**Records supplied**
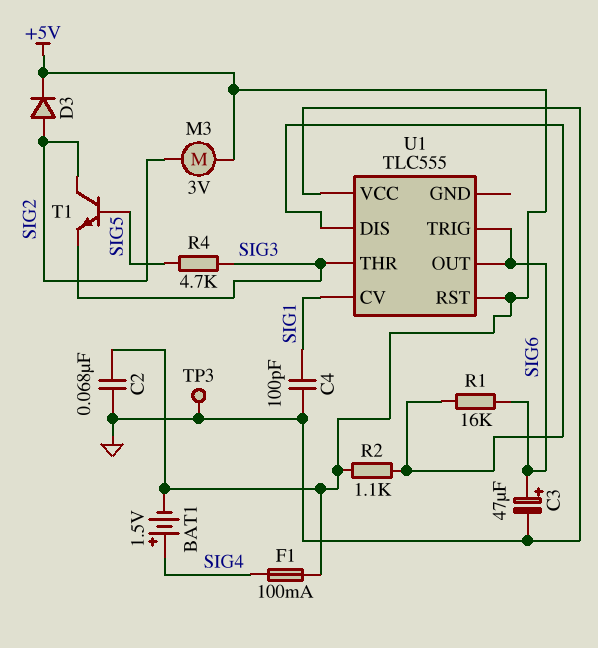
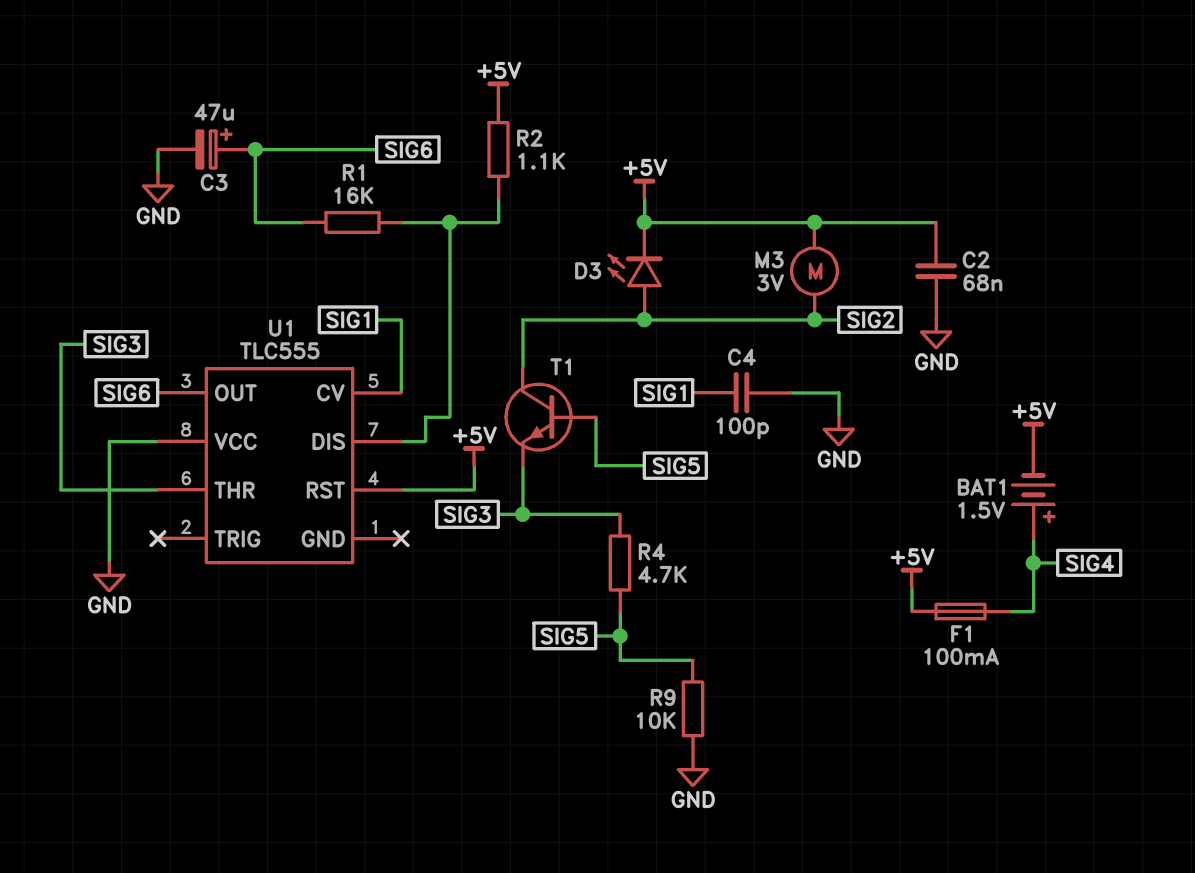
D3: diode (A SIG2, K +5V) -> LED (A SIG2, K +5V)
R9: none -> 10k (GND, SIG5)
TP3: test point (GND) -> none
U1 pin TRIG: SIG6 -> none

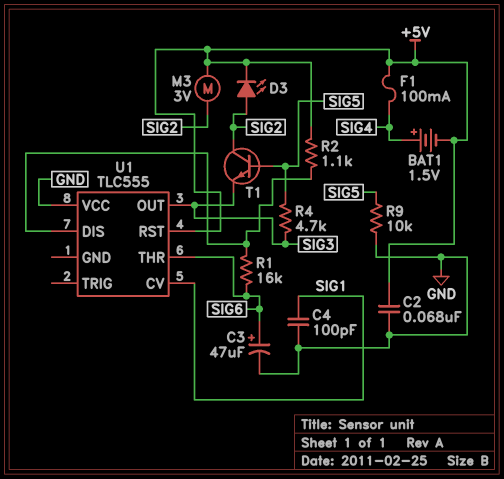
U1 pin OUT: SIG6 -> SIG3
U1 pin THR: SIG3 -> SIG6

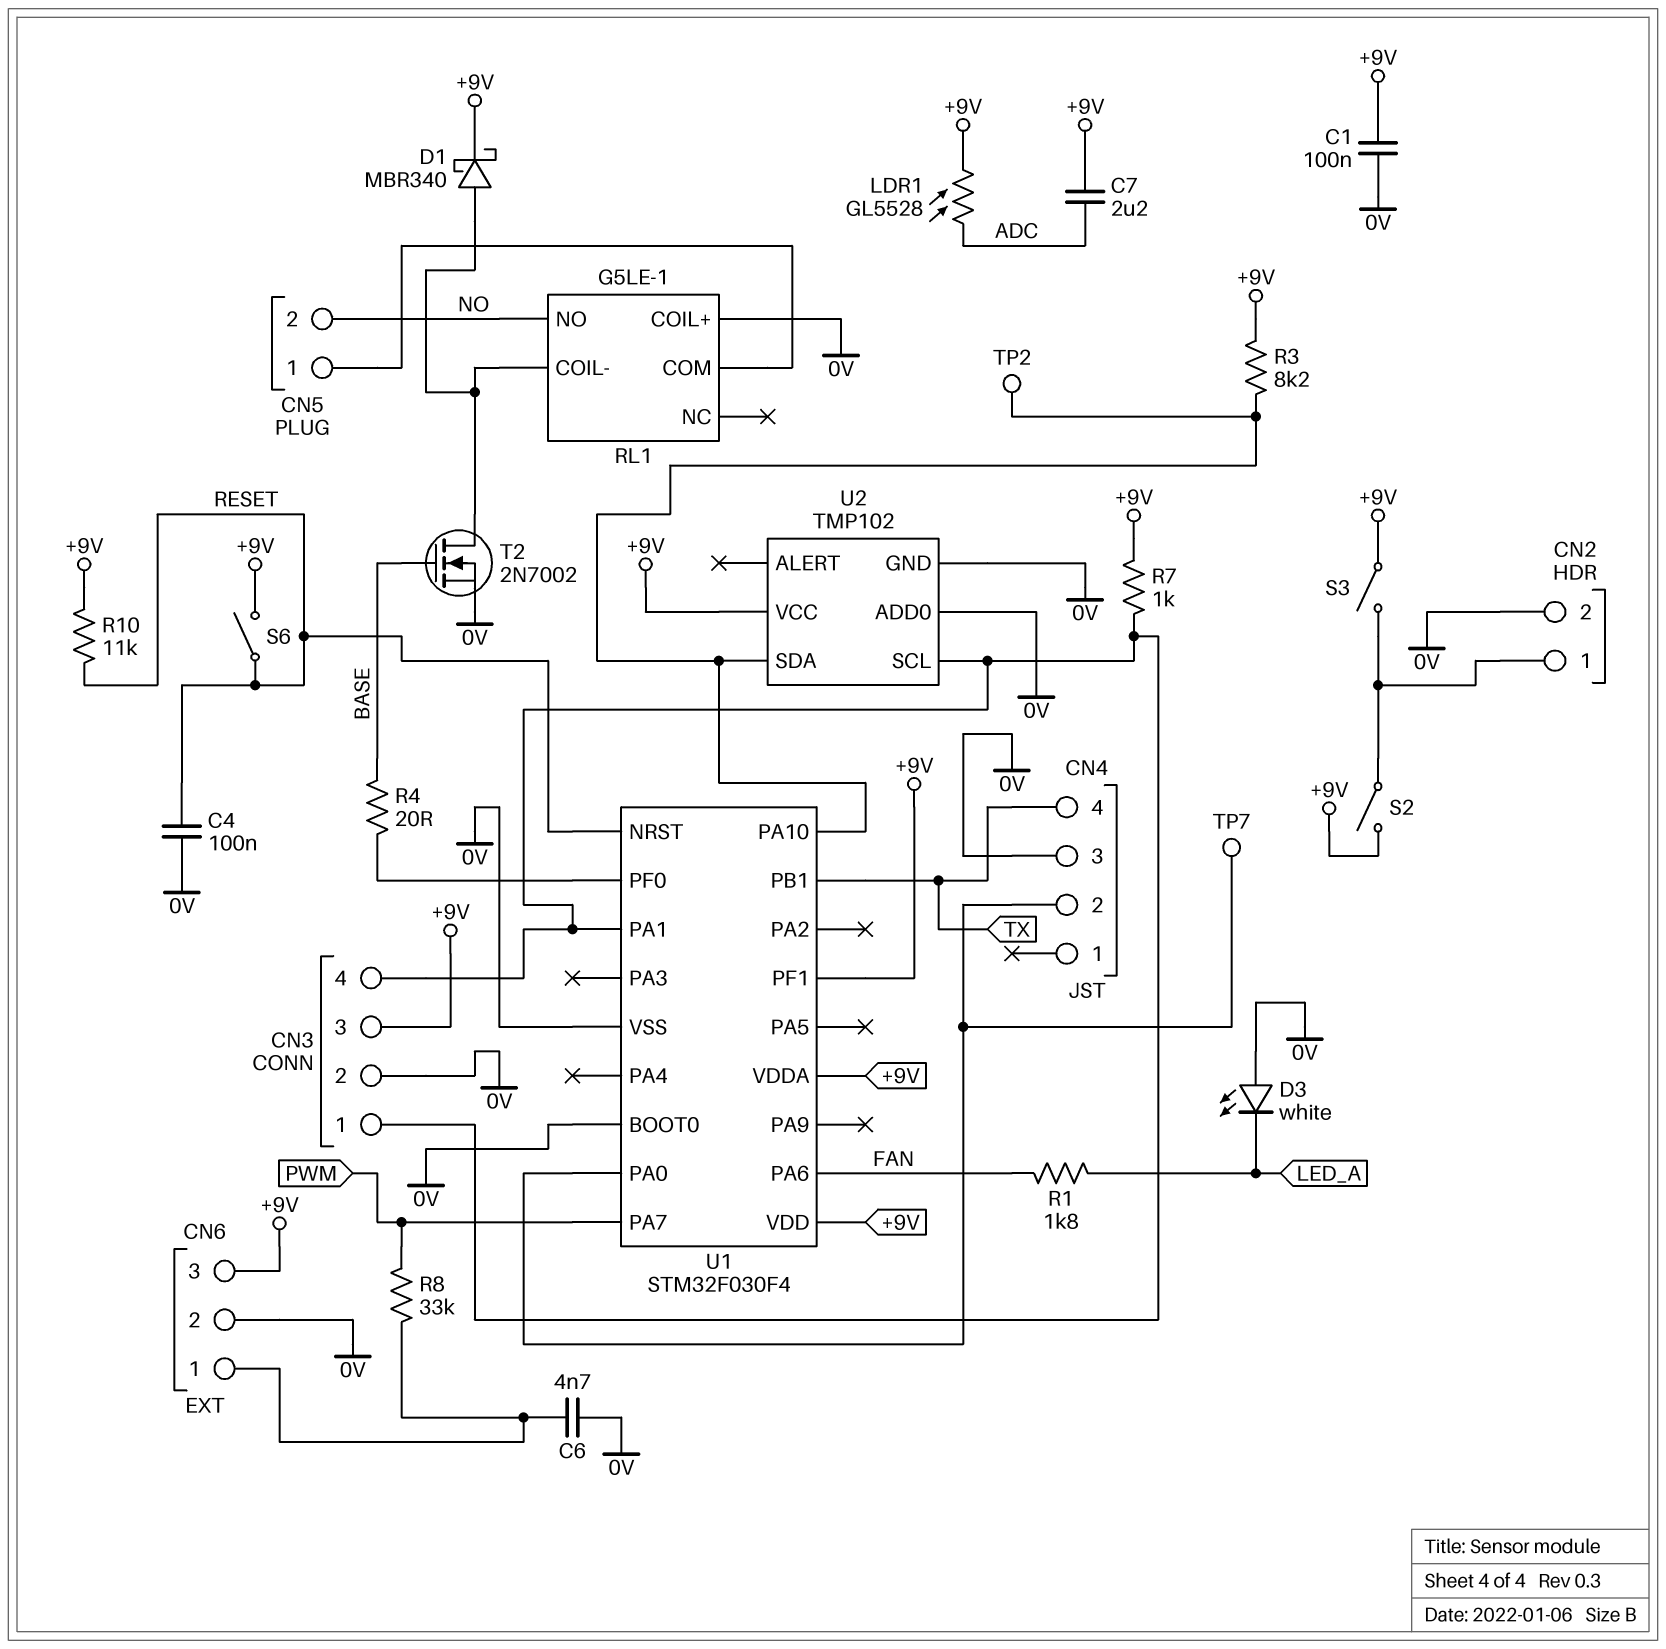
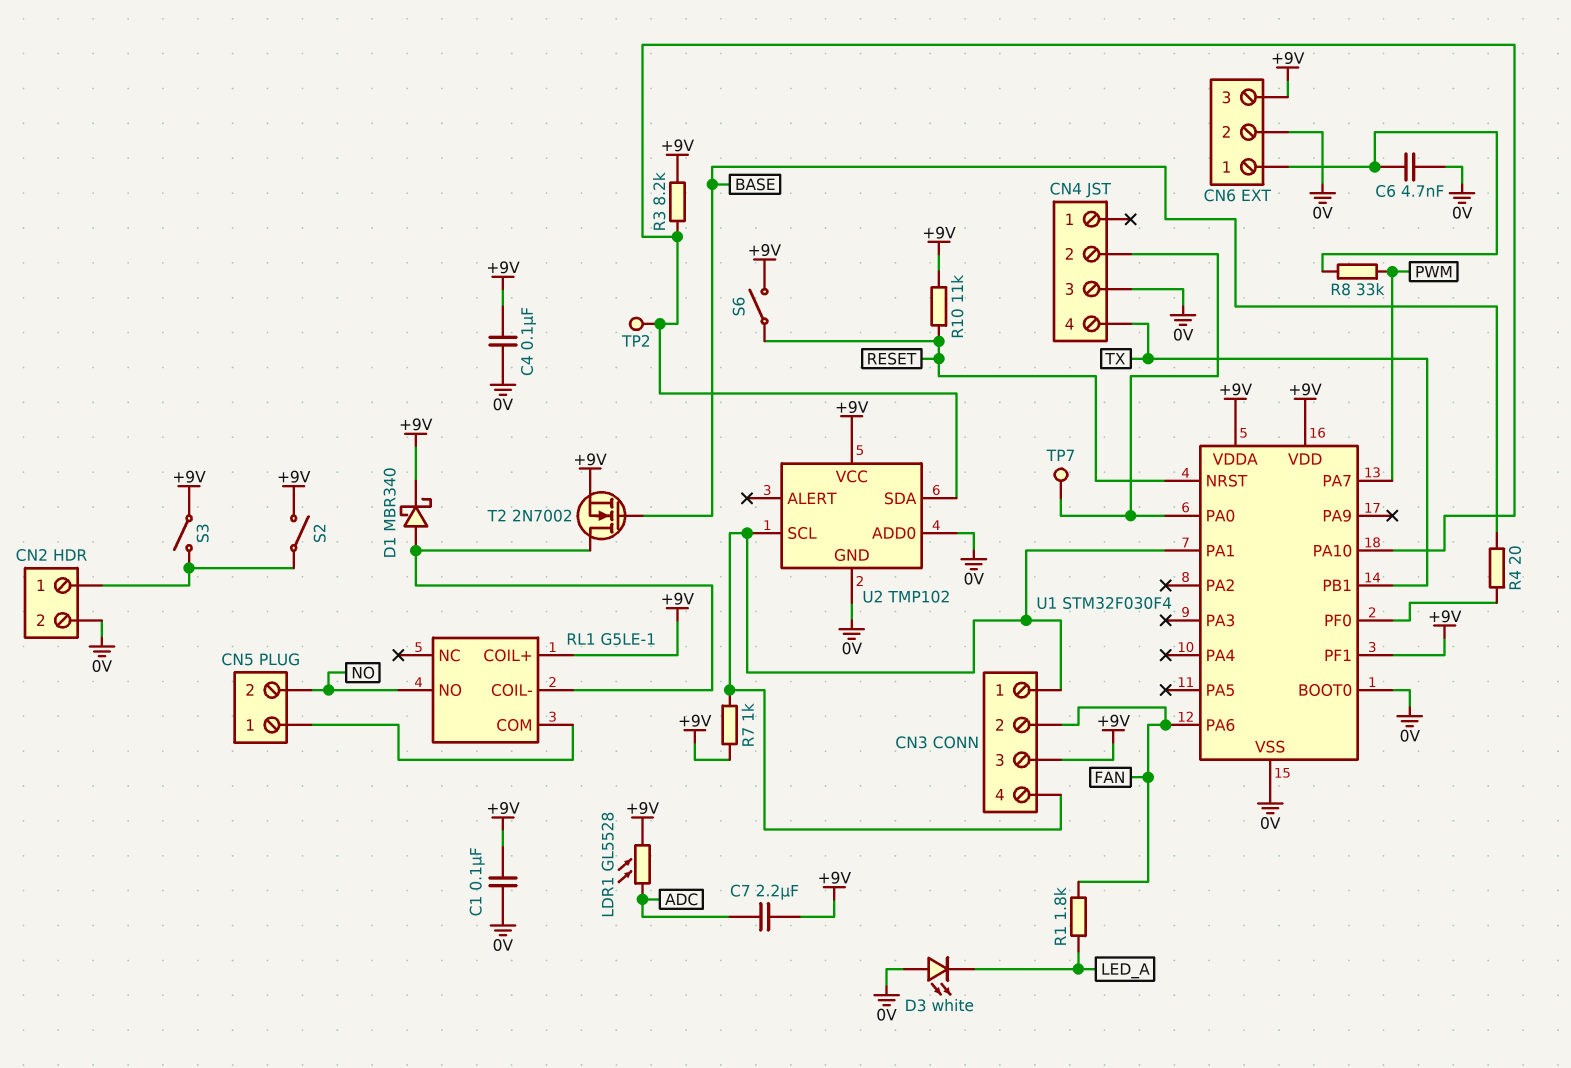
C4: 100nF (0V, RESET) -> 100nF (+9V, 0V)
CN3 pin 2: 0V -> FAN
RL1 pin COIL+: 0V -> +9V
T2: NMOS 2N7002 (G BASE, D RL1/COIL-, S 0V) -> NMOS 2N7002 (G BASE, D RL1/COIL-, S +9V)

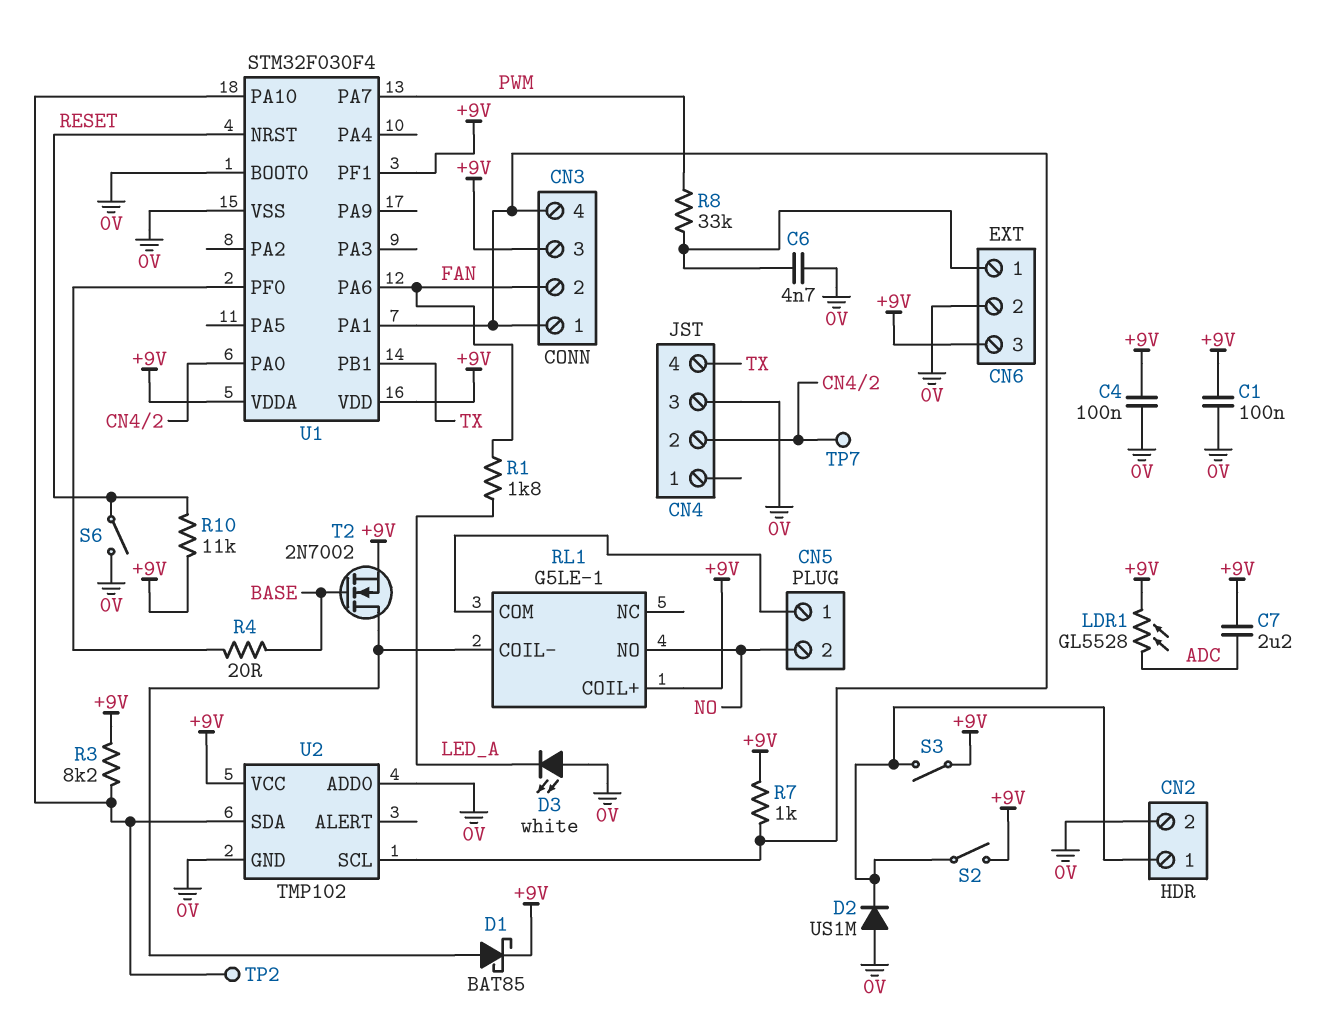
D1: schottky MBR340 (A RL1/COIL-, K +9V) -> schottky BAT85 (A RL1/COIL-, K +9V)
D2: none -> diode US1M (A 0V, K CN2/1)
S6: switch (+9V, RESET) -> switch (0V, RESET)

**Your objective**
Make an exact copy of the listing above. Its pictures are not needed.

**Answer area**
D3: diode (A SIG2, K +5V) -> LED (A SIG2, K +5V)
R9: none -> 10k (GND, SIG5)
TP3: test point (GND) -> none
U1 pin TRIG: SIG6 -> none

U1 pin OUT: SIG6 -> SIG3
U1 pin THR: SIG3 -> SIG6

C4: 100nF (0V, RESET) -> 100nF (+9V, 0V)
CN3 pin 2: 0V -> FAN
RL1 pin COIL+: 0V -> +9V
T2: NMOS 2N7002 (G BASE, D RL1/COIL-, S 0V) -> NMOS 2N7002 (G BASE, D RL1/COIL-, S +9V)

D1: schottky MBR340 (A RL1/COIL-, K +9V) -> schottky BAT85 (A RL1/COIL-, K +9V)
D2: none -> diode US1M (A 0V, K CN2/1)
S6: switch (+9V, RESET) -> switch (0V, RESET)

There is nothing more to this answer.